**Information shown**
-------------------------

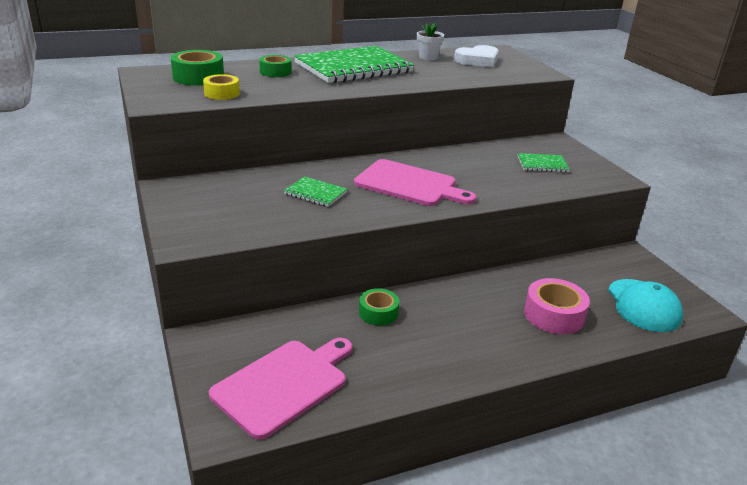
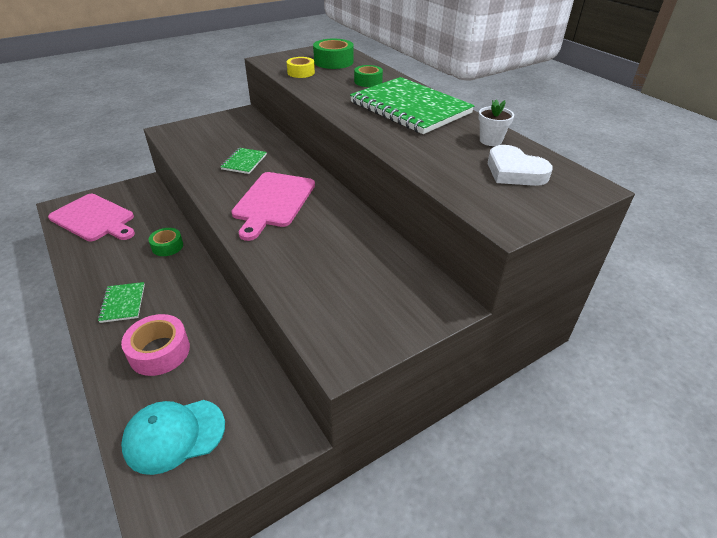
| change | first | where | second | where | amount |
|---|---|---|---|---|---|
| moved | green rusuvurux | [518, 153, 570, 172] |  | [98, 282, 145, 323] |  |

-------------------------

**Directions for this task**
Reproduce the listing word for word. Do not carry over the pictures.

**Exercise result**
| change | first | where | second | where | amount |
|---|---|---|---|---|---|
| moved | green rusuvurux | [518, 153, 570, 172] |  | [98, 282, 145, 323] |  |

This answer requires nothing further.